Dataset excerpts

┌──

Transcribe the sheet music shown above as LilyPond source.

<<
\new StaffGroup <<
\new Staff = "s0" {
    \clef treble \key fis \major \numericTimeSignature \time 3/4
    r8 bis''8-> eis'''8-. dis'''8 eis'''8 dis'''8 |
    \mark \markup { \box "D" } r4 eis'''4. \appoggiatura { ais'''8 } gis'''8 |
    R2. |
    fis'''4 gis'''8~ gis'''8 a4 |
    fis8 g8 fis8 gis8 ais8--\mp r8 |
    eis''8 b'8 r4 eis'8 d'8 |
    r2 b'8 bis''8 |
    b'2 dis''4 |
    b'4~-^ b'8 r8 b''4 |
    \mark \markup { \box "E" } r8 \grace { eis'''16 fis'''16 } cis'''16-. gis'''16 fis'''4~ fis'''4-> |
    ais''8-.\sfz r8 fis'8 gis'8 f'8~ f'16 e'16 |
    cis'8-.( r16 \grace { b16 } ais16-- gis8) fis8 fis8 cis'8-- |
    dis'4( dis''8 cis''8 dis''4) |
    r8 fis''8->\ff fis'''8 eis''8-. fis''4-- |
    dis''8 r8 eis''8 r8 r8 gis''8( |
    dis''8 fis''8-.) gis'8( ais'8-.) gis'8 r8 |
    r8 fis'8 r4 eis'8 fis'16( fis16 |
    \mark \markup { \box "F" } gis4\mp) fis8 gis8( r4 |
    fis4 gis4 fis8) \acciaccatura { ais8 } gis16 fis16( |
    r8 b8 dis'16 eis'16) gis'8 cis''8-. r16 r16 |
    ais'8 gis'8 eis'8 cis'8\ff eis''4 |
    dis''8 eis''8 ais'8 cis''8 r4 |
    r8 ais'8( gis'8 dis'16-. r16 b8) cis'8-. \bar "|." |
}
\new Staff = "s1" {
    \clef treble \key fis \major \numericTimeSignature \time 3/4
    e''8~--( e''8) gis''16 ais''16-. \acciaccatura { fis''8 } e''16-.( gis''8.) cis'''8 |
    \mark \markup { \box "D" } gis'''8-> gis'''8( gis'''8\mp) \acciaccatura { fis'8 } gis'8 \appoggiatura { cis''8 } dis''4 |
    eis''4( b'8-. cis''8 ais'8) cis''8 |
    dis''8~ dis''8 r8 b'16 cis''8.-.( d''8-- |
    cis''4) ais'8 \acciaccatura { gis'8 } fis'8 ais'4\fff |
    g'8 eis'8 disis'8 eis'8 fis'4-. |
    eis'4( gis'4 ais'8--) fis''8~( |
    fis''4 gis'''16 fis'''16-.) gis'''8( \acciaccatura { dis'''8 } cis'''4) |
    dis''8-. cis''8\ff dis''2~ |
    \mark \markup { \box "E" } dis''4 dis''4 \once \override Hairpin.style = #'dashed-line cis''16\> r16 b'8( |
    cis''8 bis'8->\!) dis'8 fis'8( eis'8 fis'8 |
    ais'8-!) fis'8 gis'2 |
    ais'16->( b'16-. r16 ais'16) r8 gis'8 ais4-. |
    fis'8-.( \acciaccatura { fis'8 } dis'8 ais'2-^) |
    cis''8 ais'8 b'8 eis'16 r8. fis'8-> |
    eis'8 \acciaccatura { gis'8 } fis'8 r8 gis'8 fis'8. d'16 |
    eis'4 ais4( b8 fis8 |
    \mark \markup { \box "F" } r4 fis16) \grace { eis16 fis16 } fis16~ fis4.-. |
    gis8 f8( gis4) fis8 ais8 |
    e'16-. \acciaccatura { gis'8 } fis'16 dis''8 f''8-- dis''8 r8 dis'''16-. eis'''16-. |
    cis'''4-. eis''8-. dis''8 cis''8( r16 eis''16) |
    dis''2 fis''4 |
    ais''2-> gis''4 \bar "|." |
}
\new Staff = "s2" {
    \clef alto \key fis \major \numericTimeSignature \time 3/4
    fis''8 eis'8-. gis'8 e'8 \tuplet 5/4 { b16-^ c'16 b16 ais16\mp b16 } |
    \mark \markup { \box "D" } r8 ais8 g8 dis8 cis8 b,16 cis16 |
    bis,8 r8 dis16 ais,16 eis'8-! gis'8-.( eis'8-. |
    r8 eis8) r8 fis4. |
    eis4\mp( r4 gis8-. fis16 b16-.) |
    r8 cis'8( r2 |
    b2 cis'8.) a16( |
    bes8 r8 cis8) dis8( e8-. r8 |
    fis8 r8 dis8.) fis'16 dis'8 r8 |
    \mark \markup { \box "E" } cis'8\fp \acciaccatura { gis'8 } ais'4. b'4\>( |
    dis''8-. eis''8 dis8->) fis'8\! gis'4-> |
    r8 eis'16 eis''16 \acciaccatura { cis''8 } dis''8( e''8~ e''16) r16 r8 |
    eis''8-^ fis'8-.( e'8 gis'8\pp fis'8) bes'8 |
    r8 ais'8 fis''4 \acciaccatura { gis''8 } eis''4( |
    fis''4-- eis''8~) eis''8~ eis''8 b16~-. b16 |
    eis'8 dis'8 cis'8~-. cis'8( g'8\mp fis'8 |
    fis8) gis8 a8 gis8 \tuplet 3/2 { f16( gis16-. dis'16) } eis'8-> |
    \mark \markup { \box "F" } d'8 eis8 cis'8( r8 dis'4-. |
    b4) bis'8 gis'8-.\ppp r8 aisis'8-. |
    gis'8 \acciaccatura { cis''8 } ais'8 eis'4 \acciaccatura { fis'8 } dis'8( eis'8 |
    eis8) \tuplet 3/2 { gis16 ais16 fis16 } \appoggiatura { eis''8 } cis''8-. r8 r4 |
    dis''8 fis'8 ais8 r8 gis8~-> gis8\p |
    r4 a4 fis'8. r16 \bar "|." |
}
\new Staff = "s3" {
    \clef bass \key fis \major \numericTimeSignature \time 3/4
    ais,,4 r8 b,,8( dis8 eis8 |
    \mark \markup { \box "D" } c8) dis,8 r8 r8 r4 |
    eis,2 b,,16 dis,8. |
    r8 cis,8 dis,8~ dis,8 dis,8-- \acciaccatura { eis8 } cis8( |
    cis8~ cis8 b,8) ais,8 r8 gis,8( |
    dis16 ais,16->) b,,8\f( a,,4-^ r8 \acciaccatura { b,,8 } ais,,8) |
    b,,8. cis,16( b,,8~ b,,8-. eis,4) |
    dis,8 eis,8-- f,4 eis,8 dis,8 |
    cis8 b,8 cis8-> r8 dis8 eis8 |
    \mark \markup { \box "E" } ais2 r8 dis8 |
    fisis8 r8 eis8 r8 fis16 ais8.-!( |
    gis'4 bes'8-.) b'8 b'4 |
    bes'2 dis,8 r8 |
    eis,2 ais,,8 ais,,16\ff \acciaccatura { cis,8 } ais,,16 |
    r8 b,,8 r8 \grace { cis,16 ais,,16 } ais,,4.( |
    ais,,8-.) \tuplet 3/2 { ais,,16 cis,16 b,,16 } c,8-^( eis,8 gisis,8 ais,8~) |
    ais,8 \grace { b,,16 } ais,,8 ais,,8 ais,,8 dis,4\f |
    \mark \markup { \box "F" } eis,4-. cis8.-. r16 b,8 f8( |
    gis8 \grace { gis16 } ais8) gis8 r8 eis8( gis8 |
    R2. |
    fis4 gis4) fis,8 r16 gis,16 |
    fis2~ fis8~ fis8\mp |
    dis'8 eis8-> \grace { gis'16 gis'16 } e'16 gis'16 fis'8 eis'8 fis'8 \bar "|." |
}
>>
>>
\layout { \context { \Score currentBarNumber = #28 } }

└──

## WHAT THE EXERCISE ASKS
Identify every line in the rows above that contains the string "numericTimeSignature", and copy each of those lines.

## OUTPUT BELOW
    \clef treble \key fis \major \numericTimeSignature \time 3/4
    \clef treble \key fis \major \numericTimeSignature \time 3/4
    \clef alto \key fis \major \numericTimeSignature \time 3/4
    \clef bass \key fis \major \numericTimeSignature \time 3/4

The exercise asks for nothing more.